■ **PROVIDED DATA**:
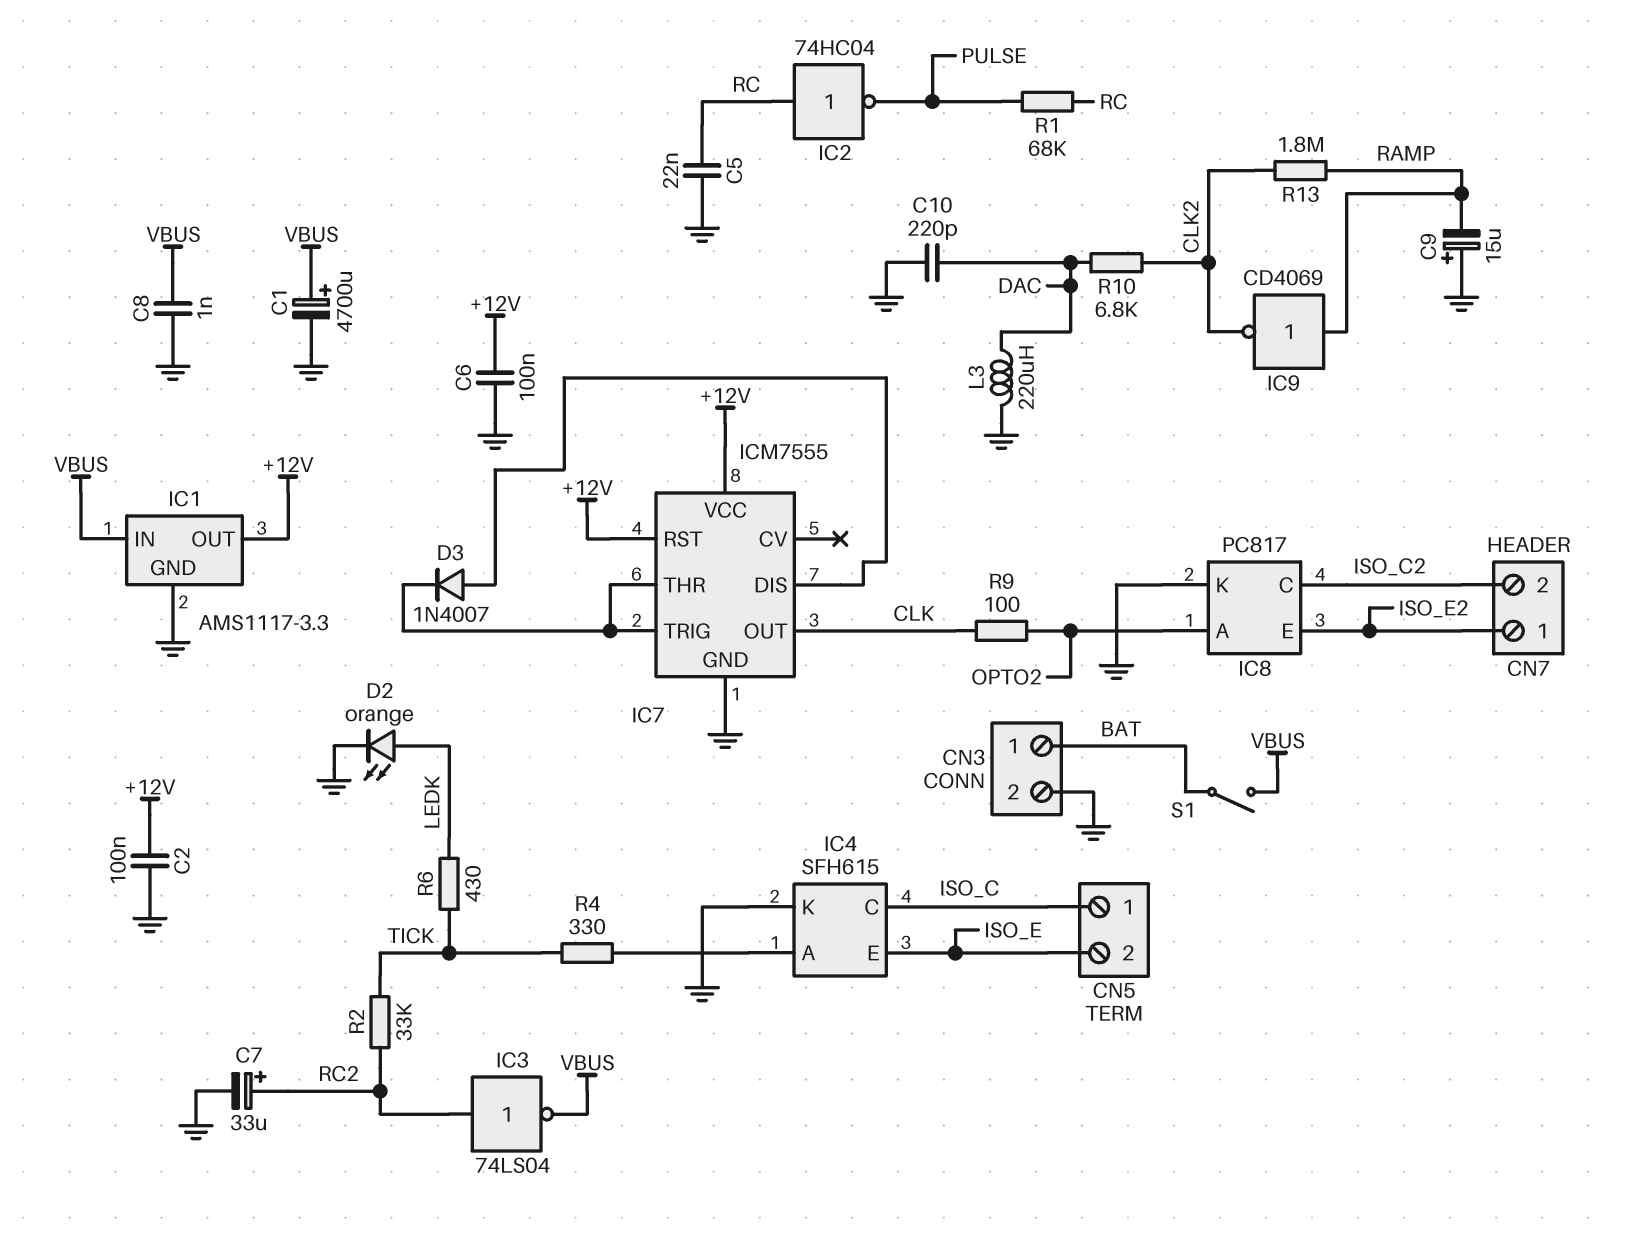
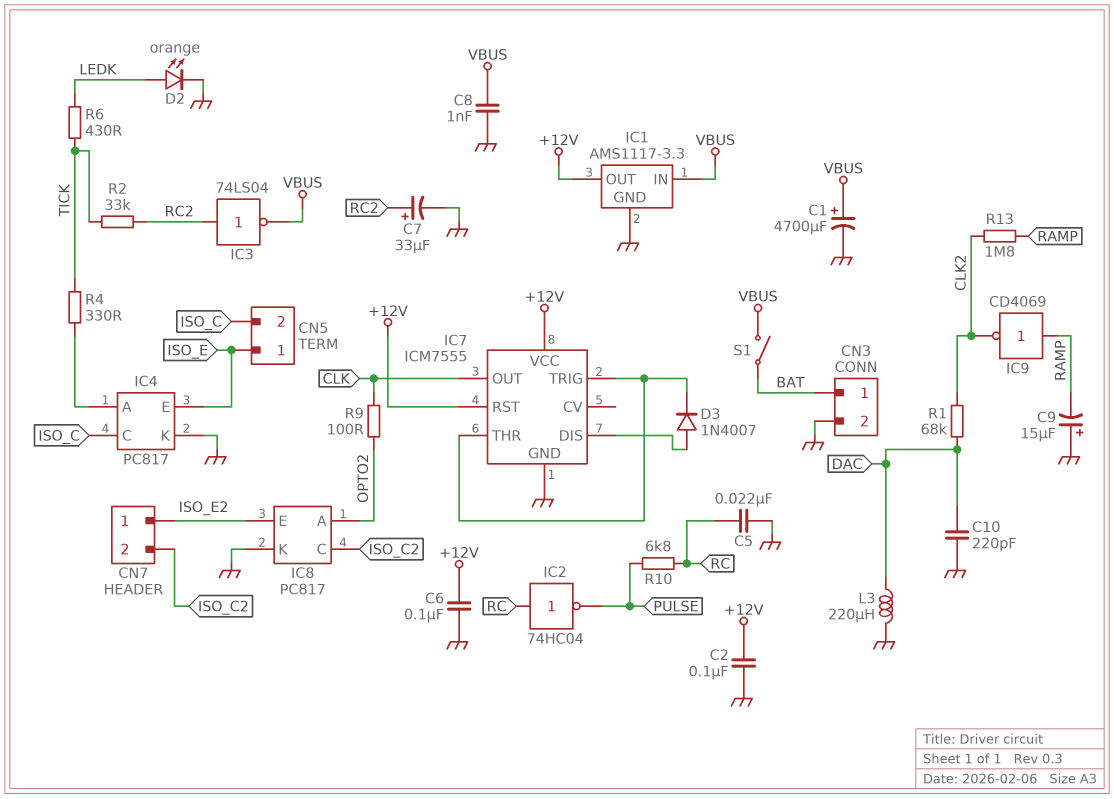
CN5 pin 1: ISO_C -> ISO_E
CN5 pin 2: ISO_E -> ISO_C
IC4: SFH615 -> PC817
R1: 68k (PULSE, RC) -> 68k (CLK2, DAC)
R10: 6.8k (CLK2, DAC) -> 6.8k (PULSE, RC)

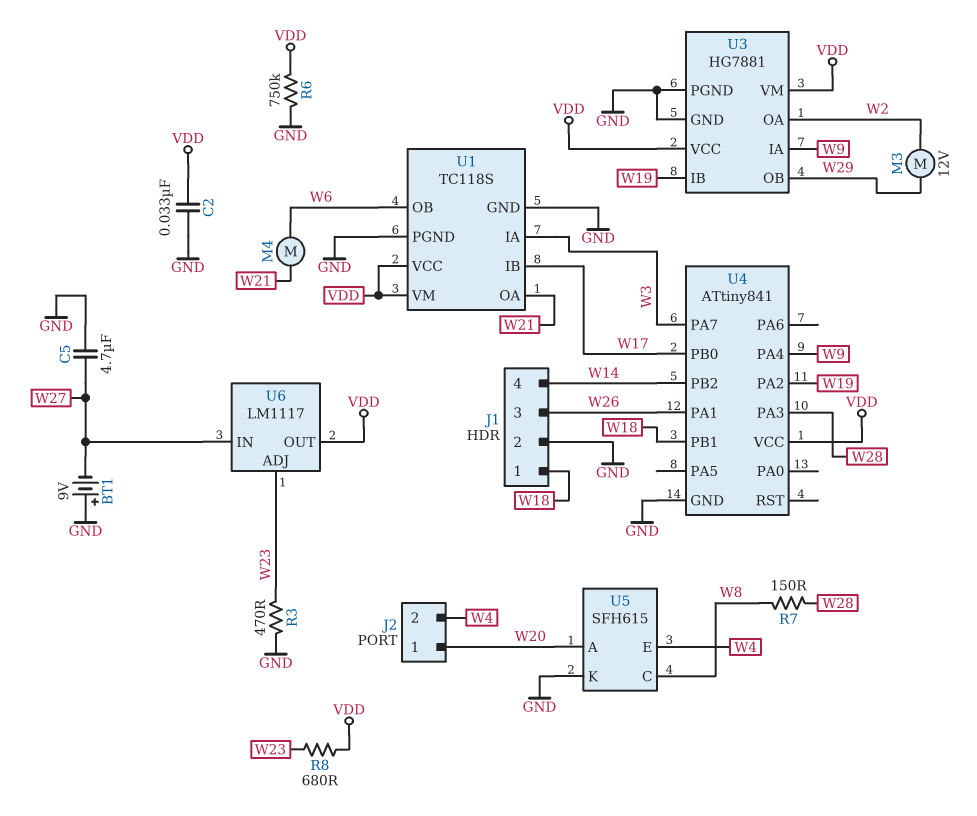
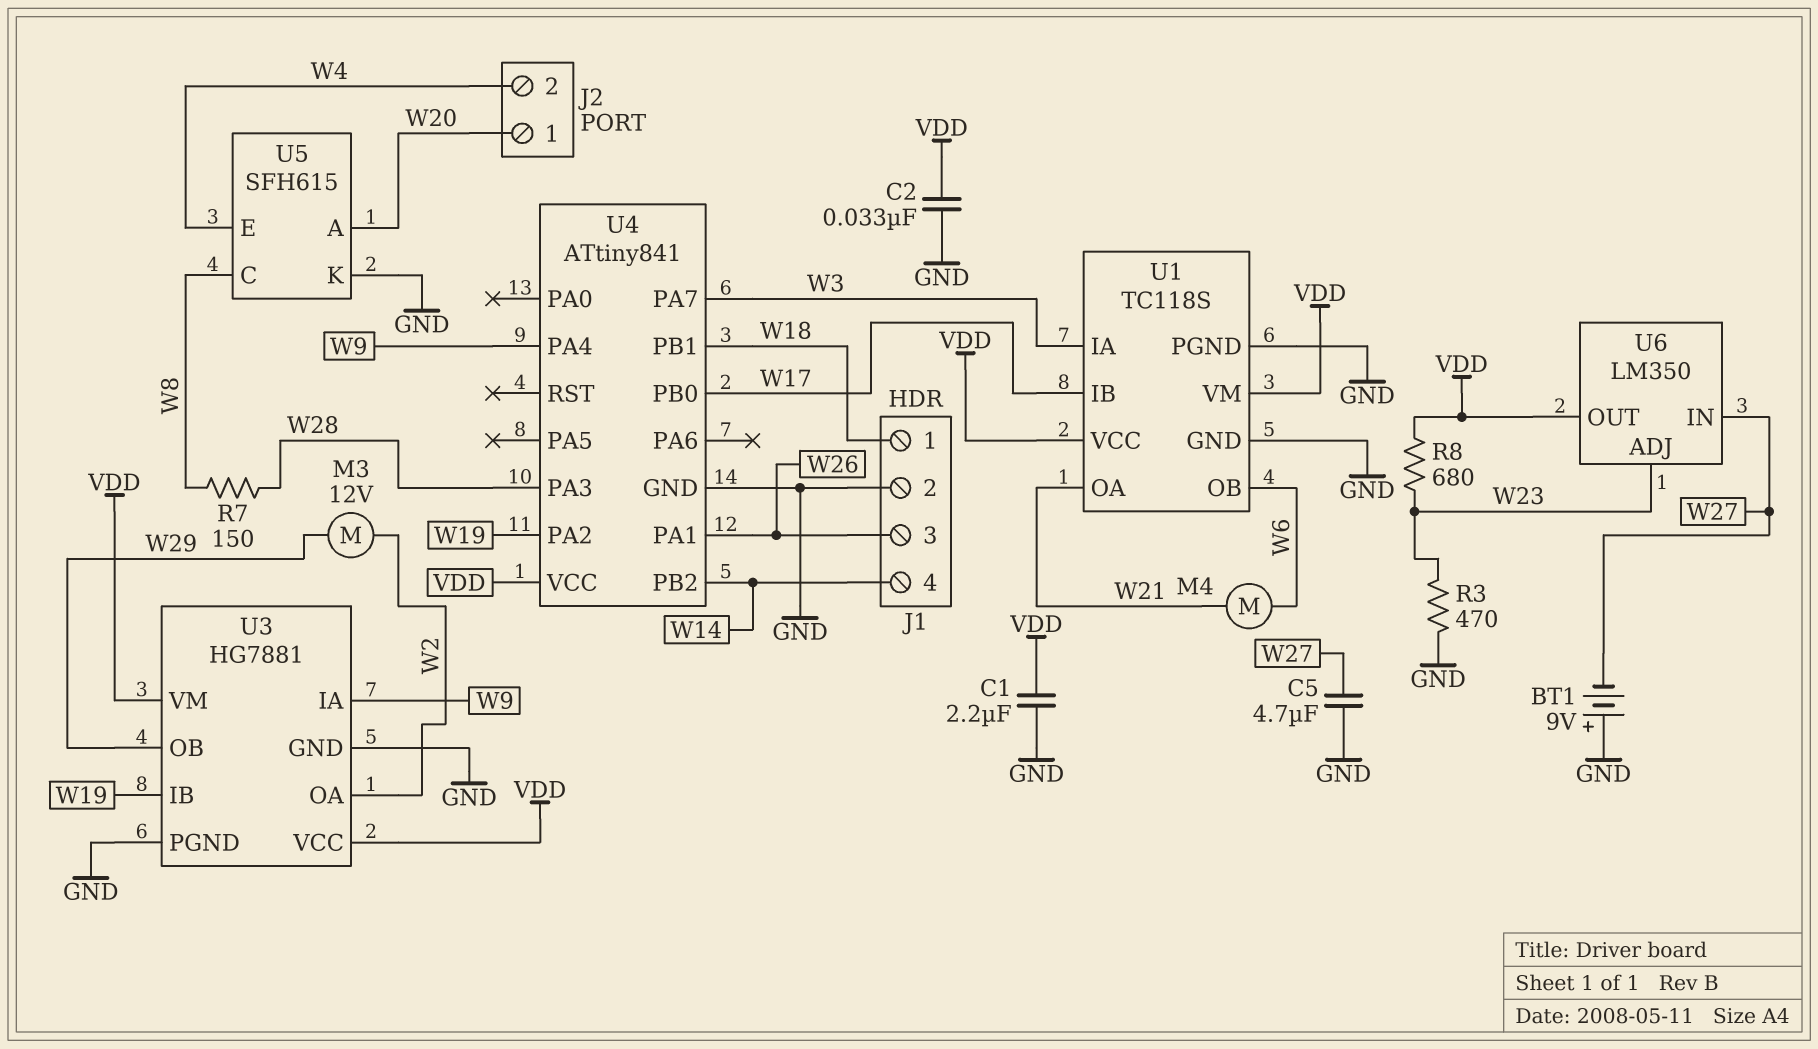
C1: none -> 2.2uF (GND, VDD)
R6: 750k (GND, VDD) -> none
U6: LM1117 -> LM350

■ **THE TASK**:
Would you please retype all the data exactly? Leave out whatever pictures it holds.

■ **EXERCISE OUTPUT**:
CN5 pin 1: ISO_C -> ISO_E
CN5 pin 2: ISO_E -> ISO_C
IC4: SFH615 -> PC817
R1: 68k (PULSE, RC) -> 68k (CLK2, DAC)
R10: 6.8k (CLK2, DAC) -> 6.8k (PULSE, RC)

C1: none -> 2.2uF (GND, VDD)
R6: 750k (GND, VDD) -> none
U6: LM1117 -> LM350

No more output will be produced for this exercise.